(EXERCISE GOAL) Word for word, restate every line of the listing that follows.

━━━━━ MATERIAL FOR THE TASK ━━━━━

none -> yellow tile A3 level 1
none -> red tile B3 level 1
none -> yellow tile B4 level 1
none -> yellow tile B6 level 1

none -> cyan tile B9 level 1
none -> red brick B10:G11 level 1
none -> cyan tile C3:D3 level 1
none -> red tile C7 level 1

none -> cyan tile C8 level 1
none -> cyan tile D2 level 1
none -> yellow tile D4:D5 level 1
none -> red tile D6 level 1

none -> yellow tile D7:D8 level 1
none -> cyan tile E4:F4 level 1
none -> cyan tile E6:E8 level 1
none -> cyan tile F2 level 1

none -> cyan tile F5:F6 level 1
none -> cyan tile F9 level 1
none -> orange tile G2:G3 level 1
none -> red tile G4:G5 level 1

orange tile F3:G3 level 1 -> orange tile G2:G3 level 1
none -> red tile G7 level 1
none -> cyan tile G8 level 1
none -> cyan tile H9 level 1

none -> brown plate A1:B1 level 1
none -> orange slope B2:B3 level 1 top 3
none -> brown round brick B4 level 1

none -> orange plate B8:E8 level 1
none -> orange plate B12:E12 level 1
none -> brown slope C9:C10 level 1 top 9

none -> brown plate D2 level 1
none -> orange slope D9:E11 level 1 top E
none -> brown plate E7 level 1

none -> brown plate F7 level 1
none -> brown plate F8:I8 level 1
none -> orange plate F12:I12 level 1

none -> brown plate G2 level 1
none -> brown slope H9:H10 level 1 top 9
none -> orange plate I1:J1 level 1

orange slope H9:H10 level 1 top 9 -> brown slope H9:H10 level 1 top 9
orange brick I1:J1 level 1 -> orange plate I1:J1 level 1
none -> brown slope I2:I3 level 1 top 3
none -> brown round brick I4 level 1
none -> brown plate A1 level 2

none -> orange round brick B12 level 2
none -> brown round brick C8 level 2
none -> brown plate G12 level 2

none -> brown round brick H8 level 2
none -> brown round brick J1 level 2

━━━━━

(WRITTEN SOLUTION)
none -> yellow tile A3 level 1
none -> red tile B3 level 1
none -> yellow tile B4 level 1
none -> yellow tile B6 level 1

none -> cyan tile B9 level 1
none -> red brick B10:G11 level 1
none -> cyan tile C3:D3 level 1
none -> red tile C7 level 1

none -> cyan tile C8 level 1
none -> cyan tile D2 level 1
none -> yellow tile D4:D5 level 1
none -> red tile D6 level 1

none -> yellow tile D7:D8 level 1
none -> cyan tile E4:F4 level 1
none -> cyan tile E6:E8 level 1
none -> cyan tile F2 level 1

none -> cyan tile F5:F6 level 1
none -> cyan tile F9 level 1
none -> orange tile G2:G3 level 1
none -> red tile G4:G5 level 1

orange tile F3:G3 level 1 -> orange tile G2:G3 level 1
none -> red tile G7 level 1
none -> cyan tile G8 level 1
none -> cyan tile H9 level 1

none -> brown plate A1:B1 level 1
none -> orange slope B2:B3 level 1 top 3
none -> brown round brick B4 level 1

none -> orange plate B8:E8 level 1
none -> orange plate B12:E12 level 1
none -> brown slope C9:C10 level 1 top 9

none -> brown plate D2 level 1
none -> orange slope D9:E11 level 1 top E
none -> brown plate E7 level 1

none -> brown plate F7 level 1
none -> brown plate F8:I8 level 1
none -> orange plate F12:I12 level 1

none -> brown plate G2 level 1
none -> brown slope H9:H10 level 1 top 9
none -> orange plate I1:J1 level 1

orange slope H9:H10 level 1 top 9 -> brown slope H9:H10 level 1 top 9
orange brick I1:J1 level 1 -> orange plate I1:J1 level 1
none -> brown slope I2:I3 level 1 top 3
none -> brown round brick I4 level 1
none -> brown plate A1 level 2

none -> orange round brick B12 level 2
none -> brown round brick C8 level 2
none -> brown plate G12 level 2

none -> brown round brick H8 level 2
none -> brown round brick J1 level 2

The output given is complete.